What the task asks
Each record below is to be copied exactly; the pictures are to be omitted.

Data to process
------------
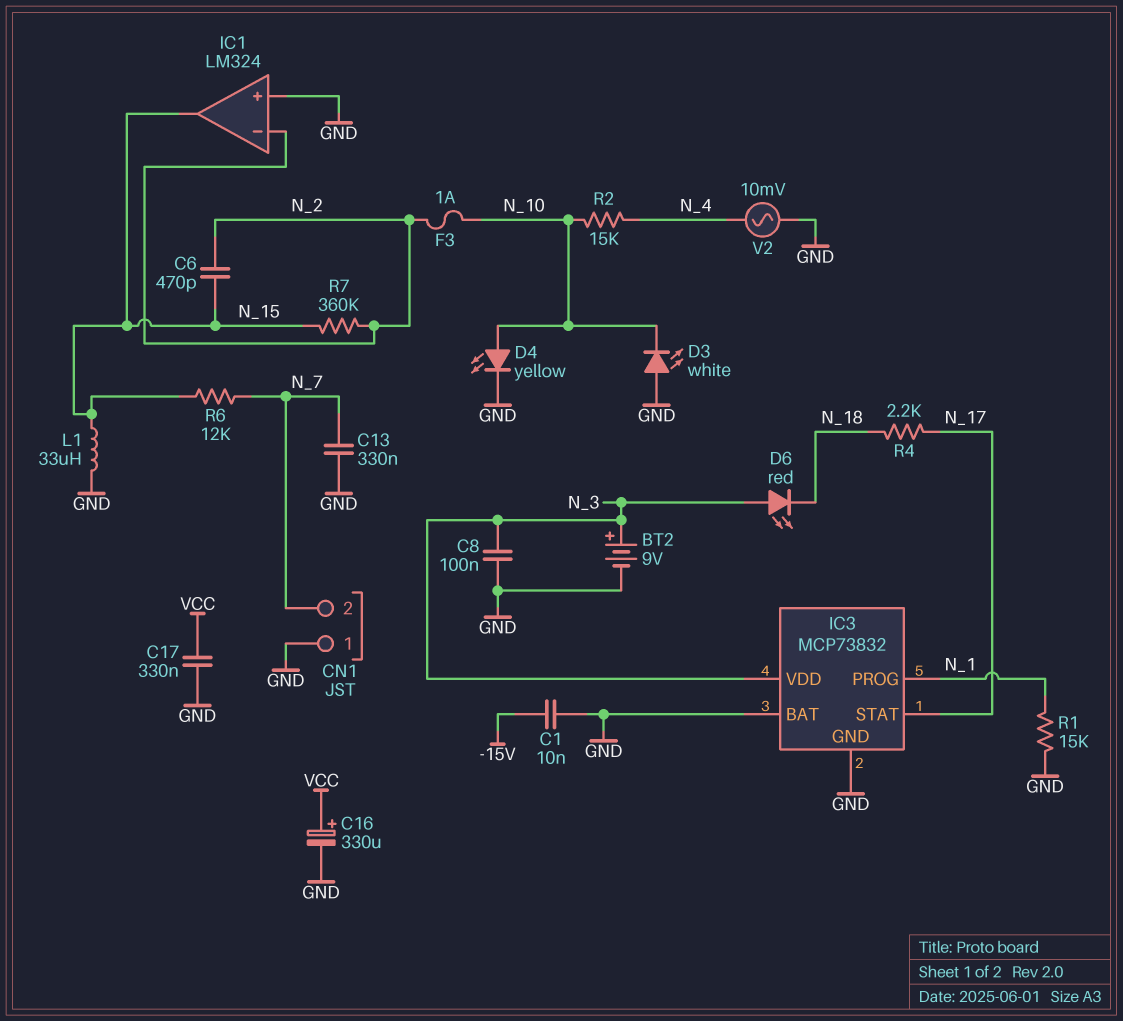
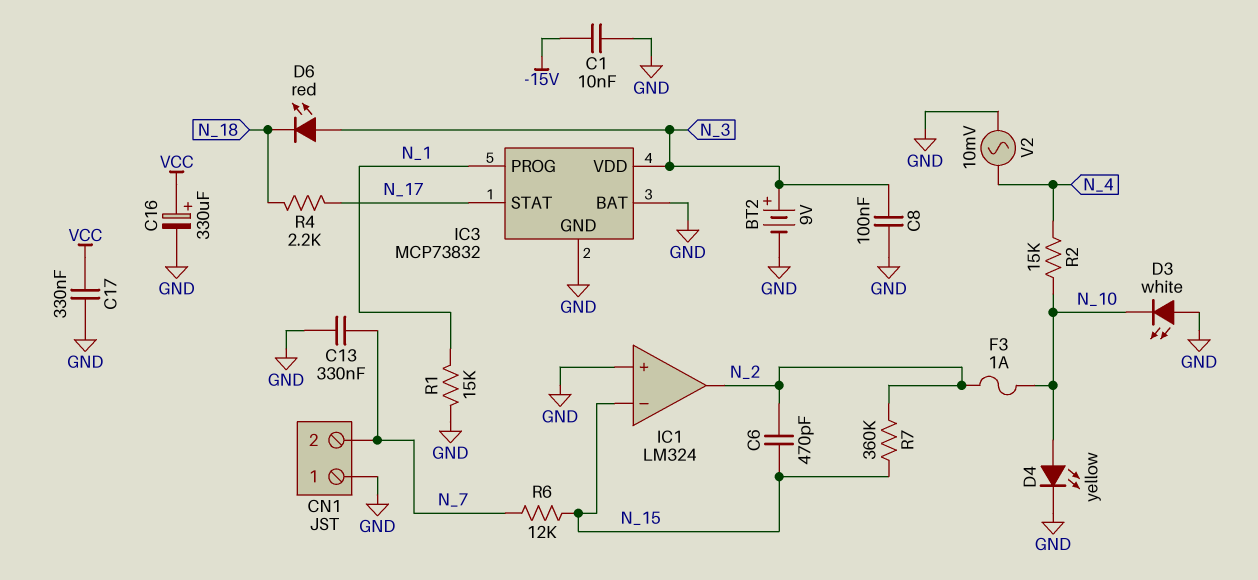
IC1 pin in-: N_2 -> N_15
IC1 pin out: N_15 -> N_2
L1: 33uH (GND, N_15) -> none

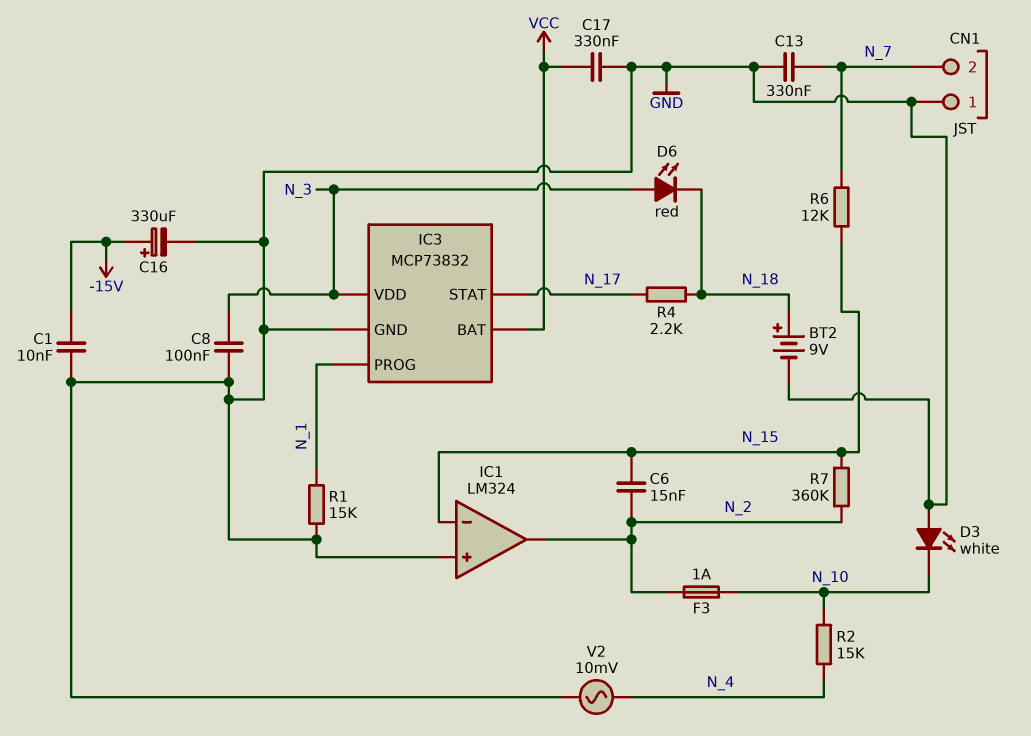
BT2: 9V (plus N_3, minus GND) -> 9V (plus N_18, minus GND)
C6: 470pF (N_2, N_15) -> 15nF (N_2, N_15)
C16: 330uF (plus VCC, minus GND) -> 330uF (plus -15V, minus GND)
D4: LED yellow (A N_10, K GND) -> none
IC3 pin BAT: GND -> VCC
------------
Output for this exercise
IC1 pin in-: N_2 -> N_15
IC1 pin out: N_15 -> N_2
L1: 33uH (GND, N_15) -> none

BT2: 9V (plus N_3, minus GND) -> 9V (plus N_18, minus GND)
C6: 470pF (N_2, N_15) -> 15nF (N_2, N_15)
C16: 330uF (plus VCC, minus GND) -> 330uF (plus -15V, minus GND)
D4: LED yellow (A N_10, K GND) -> none
IC3 pin BAT: GND -> VCC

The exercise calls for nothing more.